◆ **TASK MATERIAL**
▽
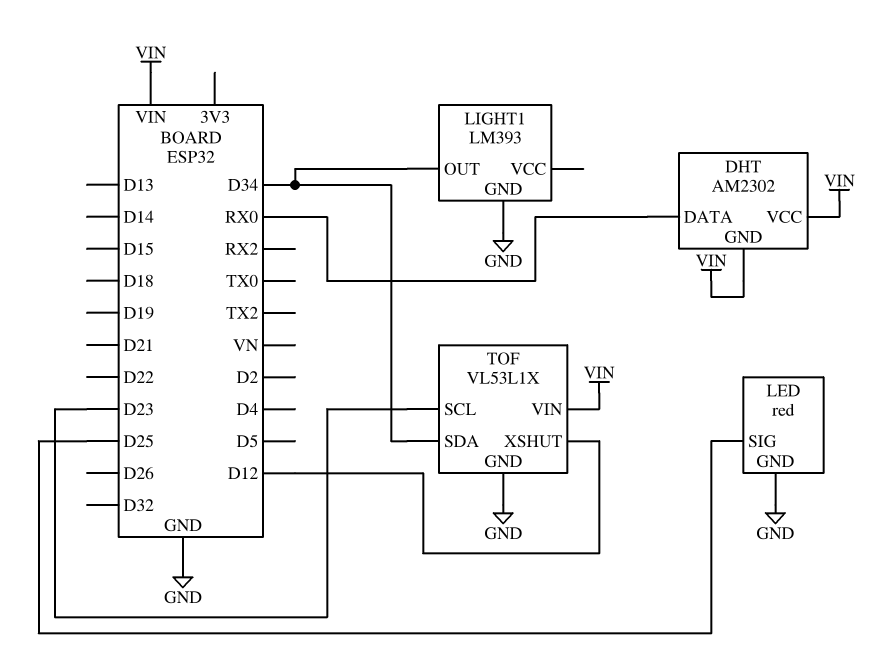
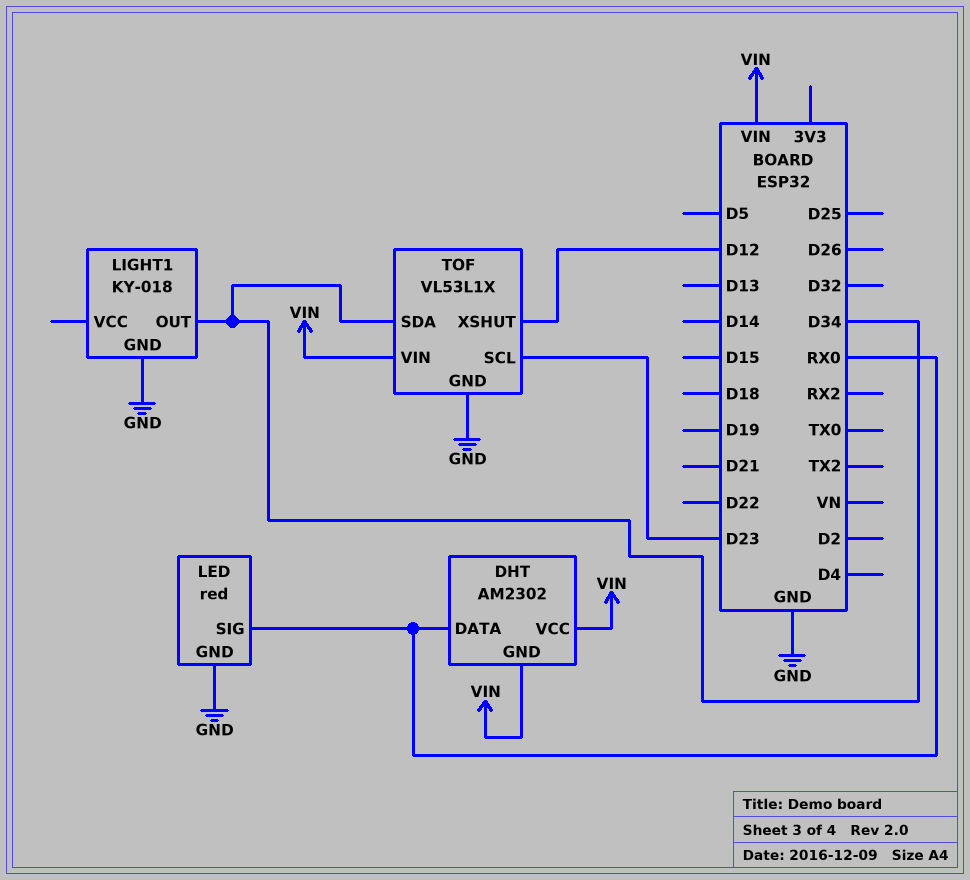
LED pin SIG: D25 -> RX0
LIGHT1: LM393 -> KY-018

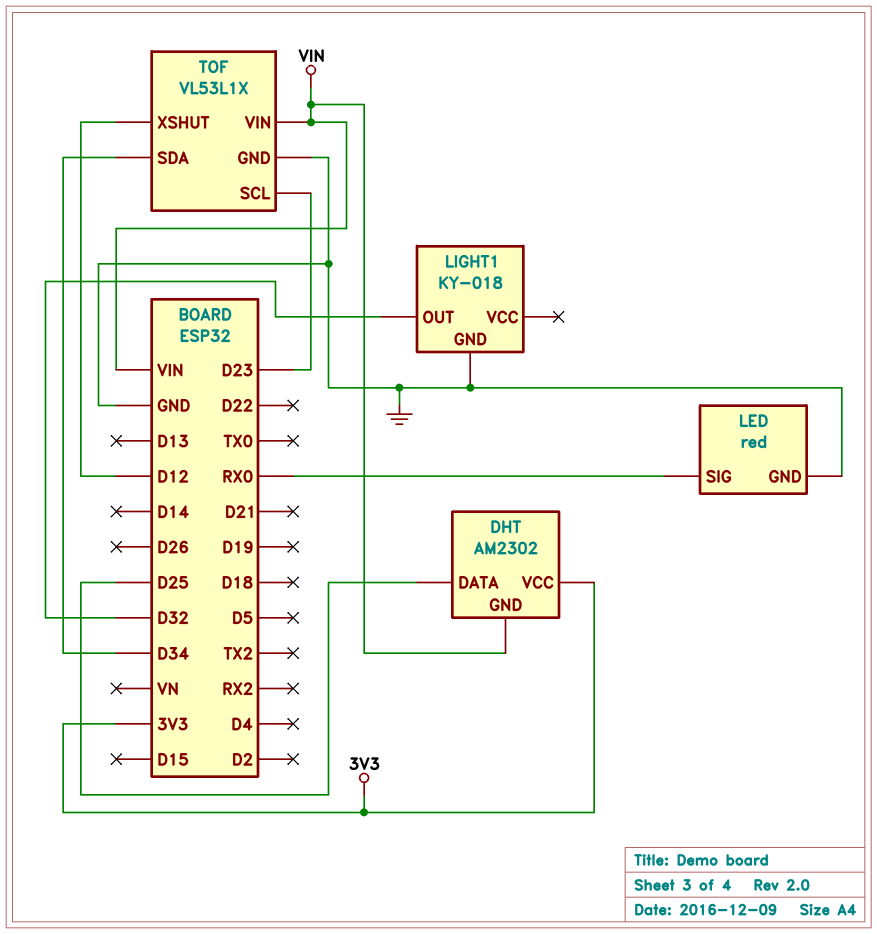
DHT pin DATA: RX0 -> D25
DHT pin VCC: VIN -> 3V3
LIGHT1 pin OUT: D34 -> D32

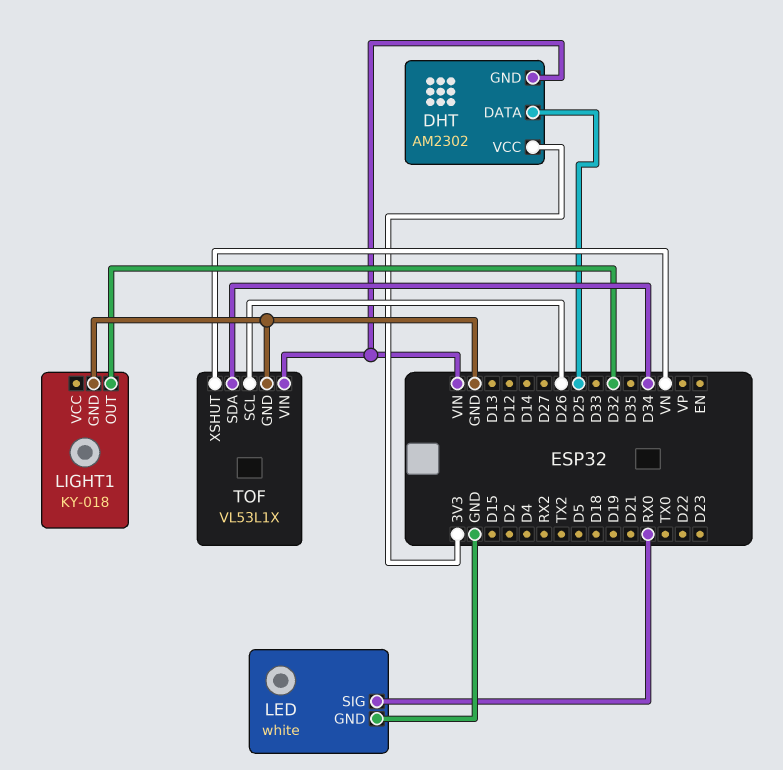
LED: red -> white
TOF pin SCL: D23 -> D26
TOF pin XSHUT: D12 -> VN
△
◆ **EXERCISE GOAL**
With the pictures left out, return each entry exactly as written.

◆ **ANSWER FOR THIS EXERCISE**
LED pin SIG: D25 -> RX0
LIGHT1: LM393 -> KY-018

DHT pin DATA: RX0 -> D25
DHT pin VCC: VIN -> 3V3
LIGHT1 pin OUT: D34 -> D32

LED: red -> white
TOF pin SCL: D23 -> D26
TOF pin XSHUT: D12 -> VN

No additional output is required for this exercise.